- ASSIGNED TASK:
Every line below from the one containing "none -> pink brick D6:E6 level 1" through the one containing "tan tile K9:L9" is to be printed exactly, with the pictures omitted.

- MATERIALS PROVIDED:
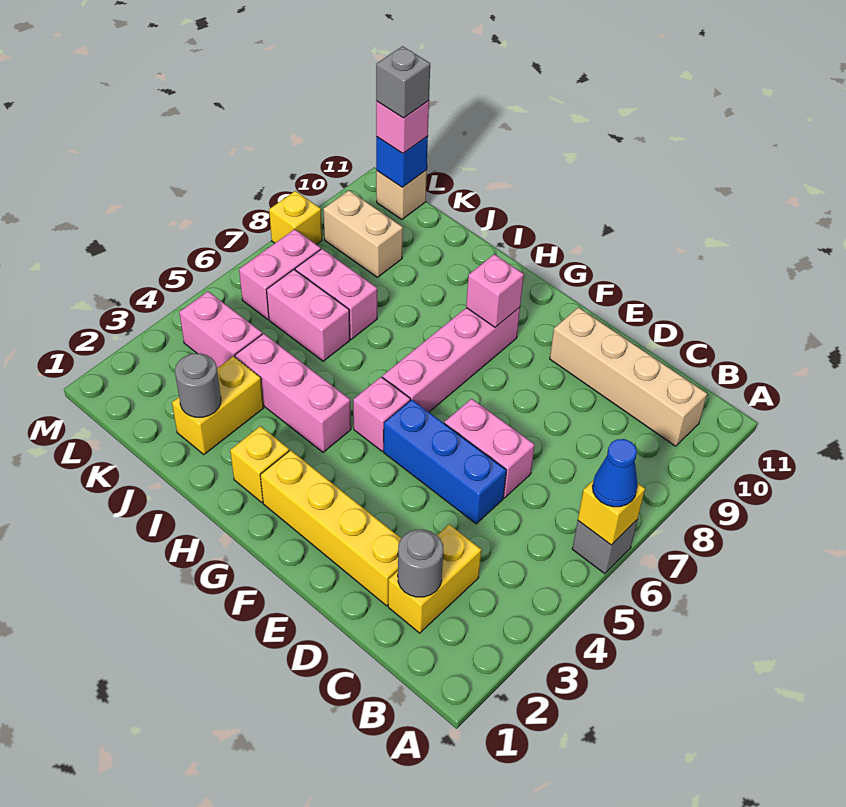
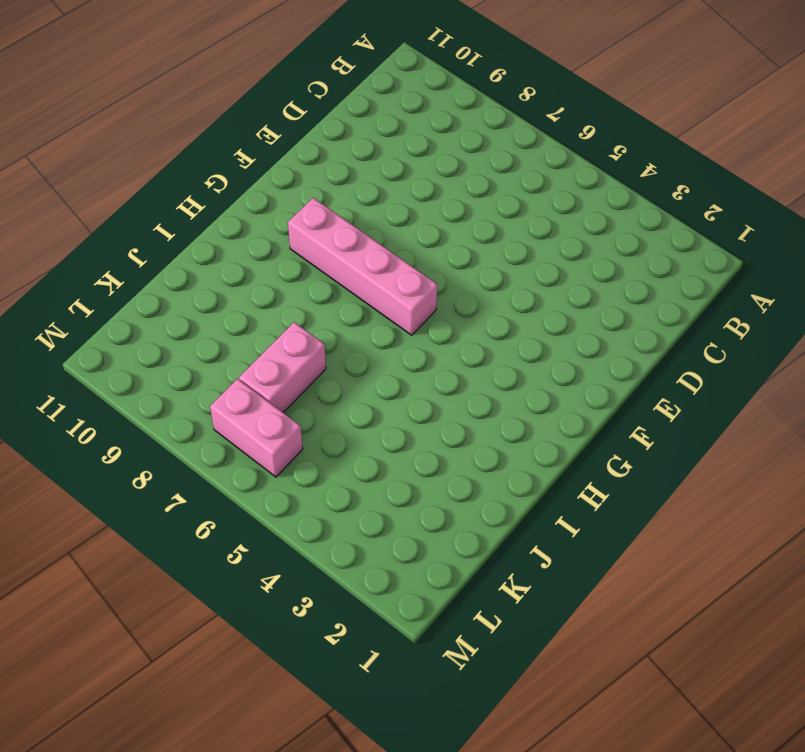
none -> grey brick A6 level 1
none -> tan brick B10:E10 level 1
none -> yellow brick C2:C3 level 1

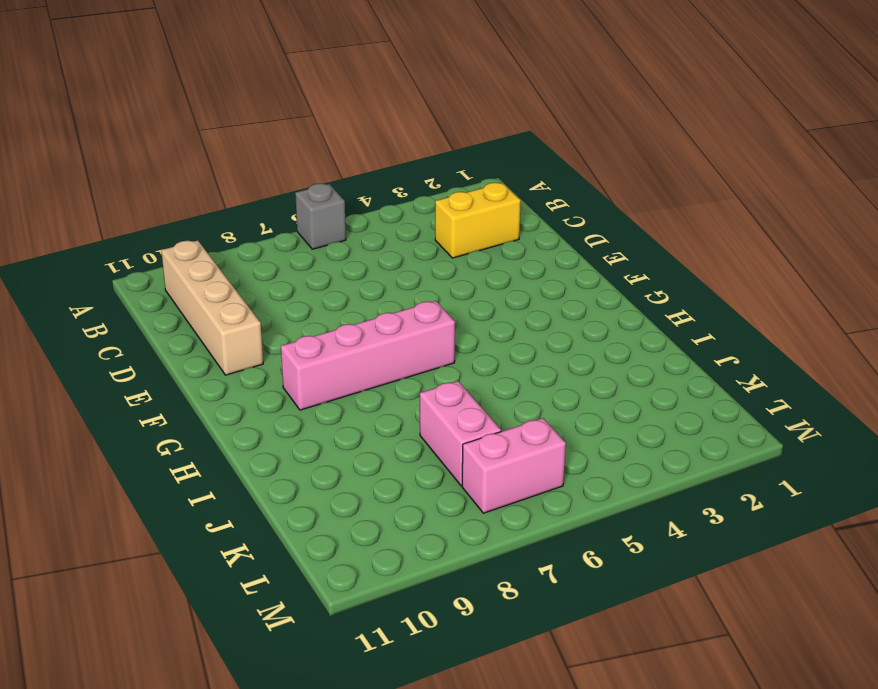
none -> yellow brick D2:G2 level 1
none -> blue brick D5:F5 level 1
none -> pink brick D6:E6 level 1

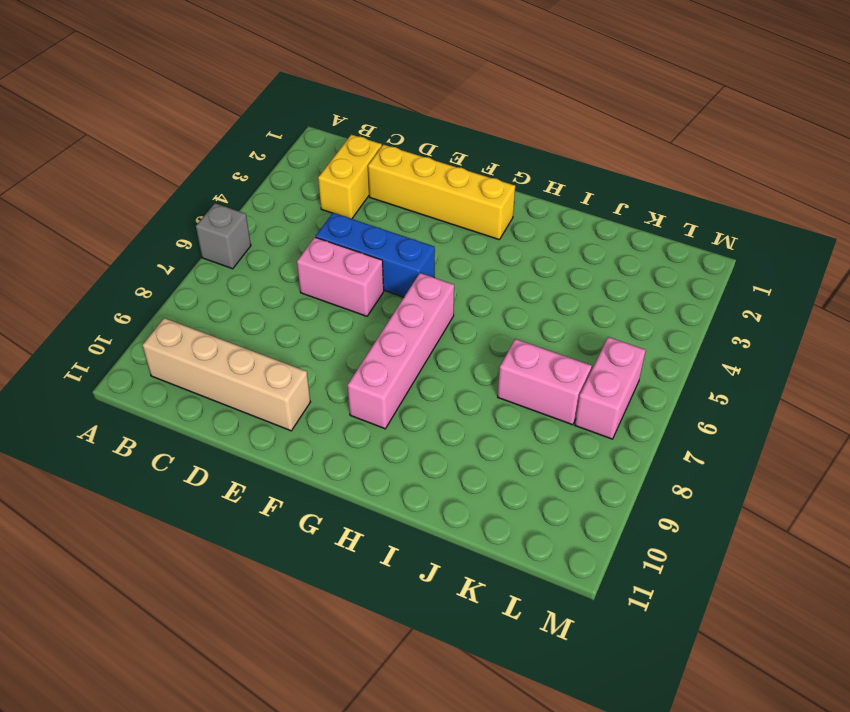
none -> pink brick G5 level 1
none -> yellow brick H2 level 1
none -> pink brick H4:J4 level 1

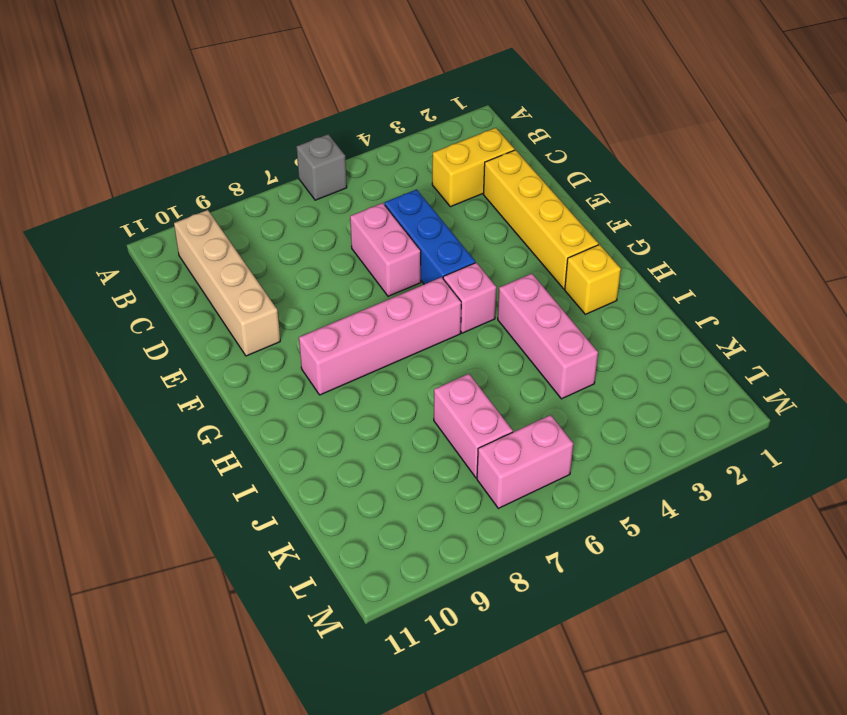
none -> yellow brick J2:J3 level 1
none -> pink brick J6:K6 level 1
none -> pink brick K4:L4 level 1

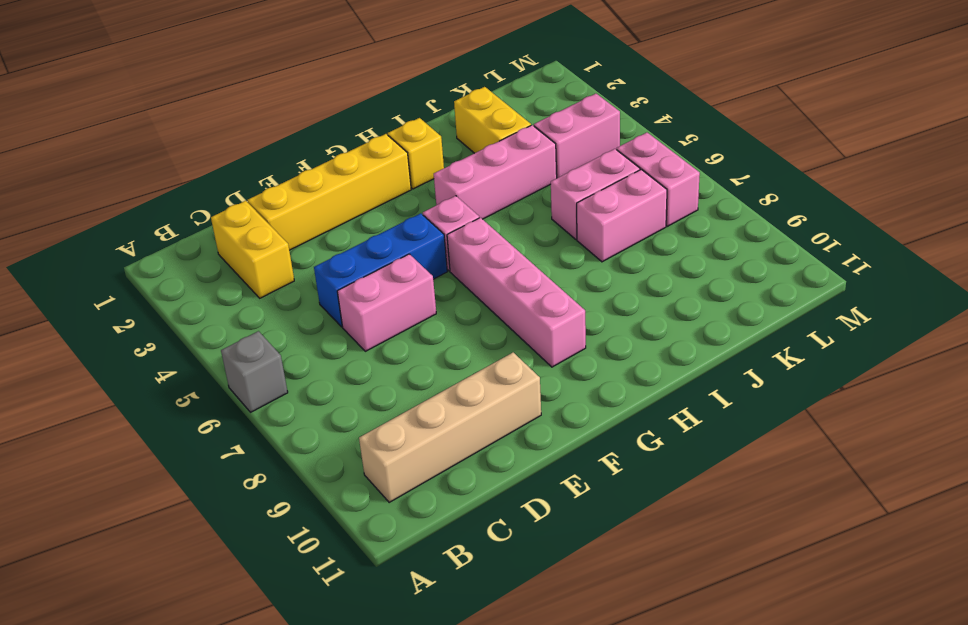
none -> tan brick K9:L9 level 1
none -> tan brick L11 level 1
none -> yellow brick M8 level 1

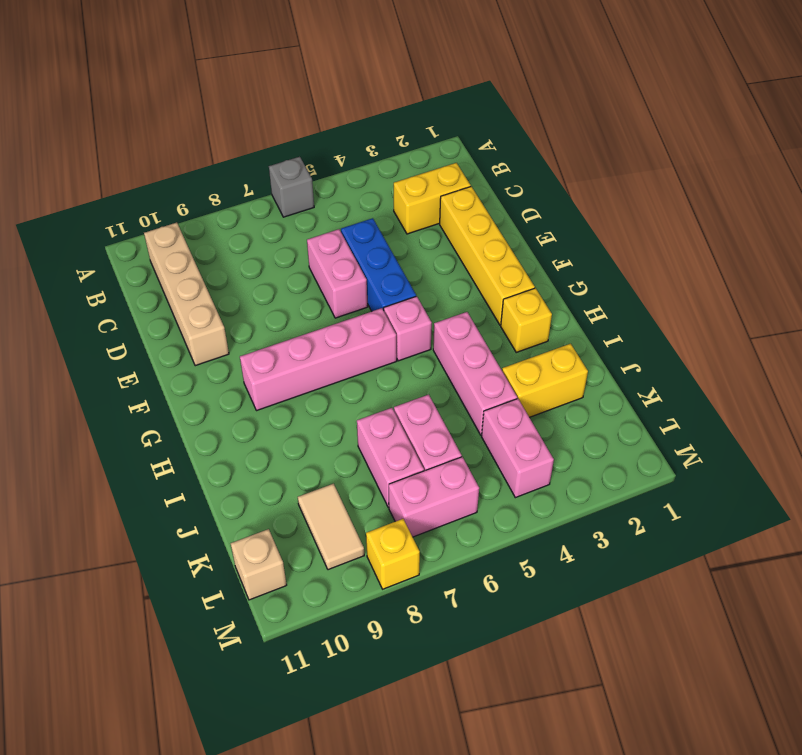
tan tile K9:L9 level 1 -> tan brick K9:L9 level 1
none -> yellow brick A6 level 2
none -> grey round brick C2 level 2
none -> pink brick G9 level 2

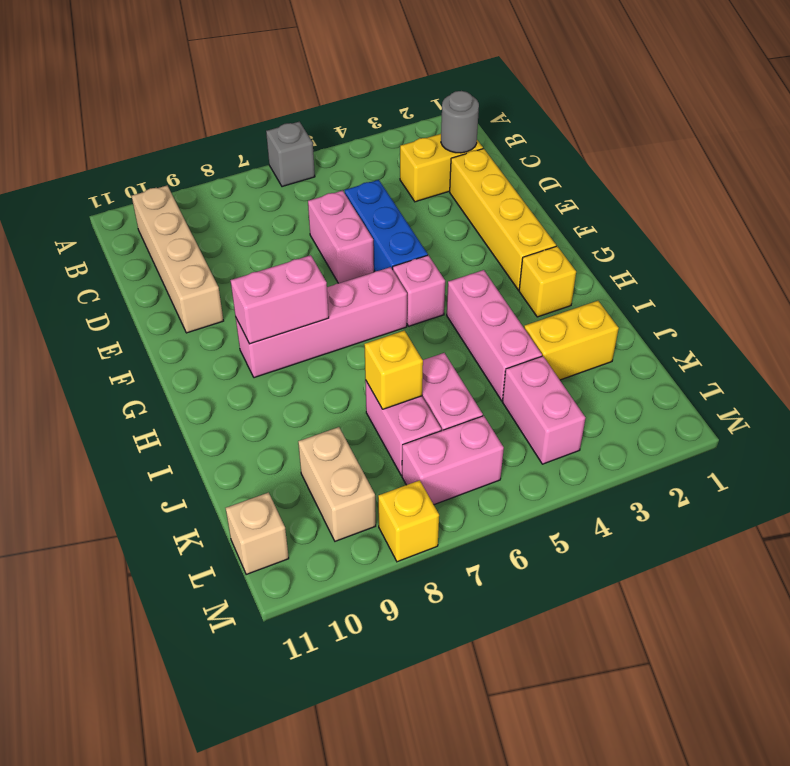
pink brick G8:G9 level 2 -> pink brick G9 level 2
yellow brick J7 level 2 -> yellow brick A6 level 2
none -> grey round brick J2 level 2
none -> blue brick L11 level 2
none -> blue cone A6 level 3

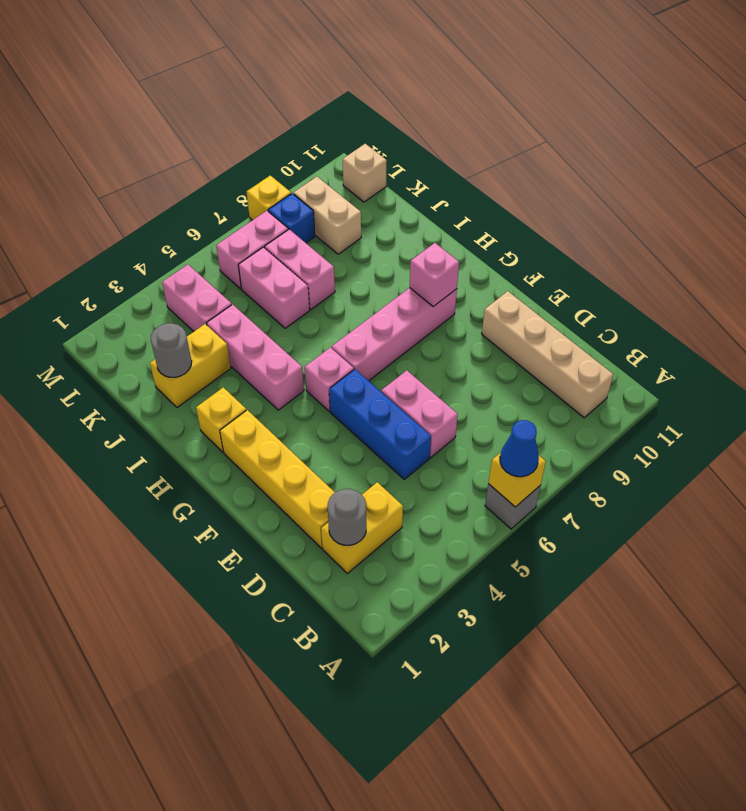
blue brick L8 level 1 -> blue brick L11 level 2
none -> pink brick L11 level 3
none -> grey brick L11 level 4

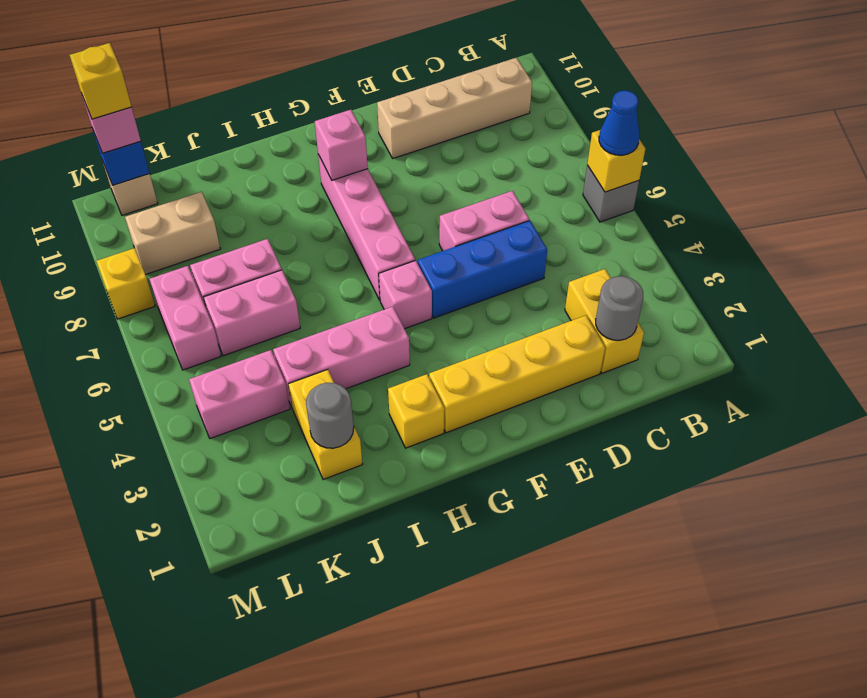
yellow brick L11 level 4 -> grey brick L11 level 4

- RESULT:
none -> pink brick D6:E6 level 1

none -> pink brick G5 level 1
none -> yellow brick H2 level 1
none -> pink brick H4:J4 level 1

none -> yellow brick J2:J3 level 1
none -> pink brick J6:K6 level 1
none -> pink brick K4:L4 level 1

none -> tan brick K9:L9 level 1
none -> tan brick L11 level 1
none -> yellow brick M8 level 1

tan tile K9:L9 level 1 -> tan brick K9:L9 level 1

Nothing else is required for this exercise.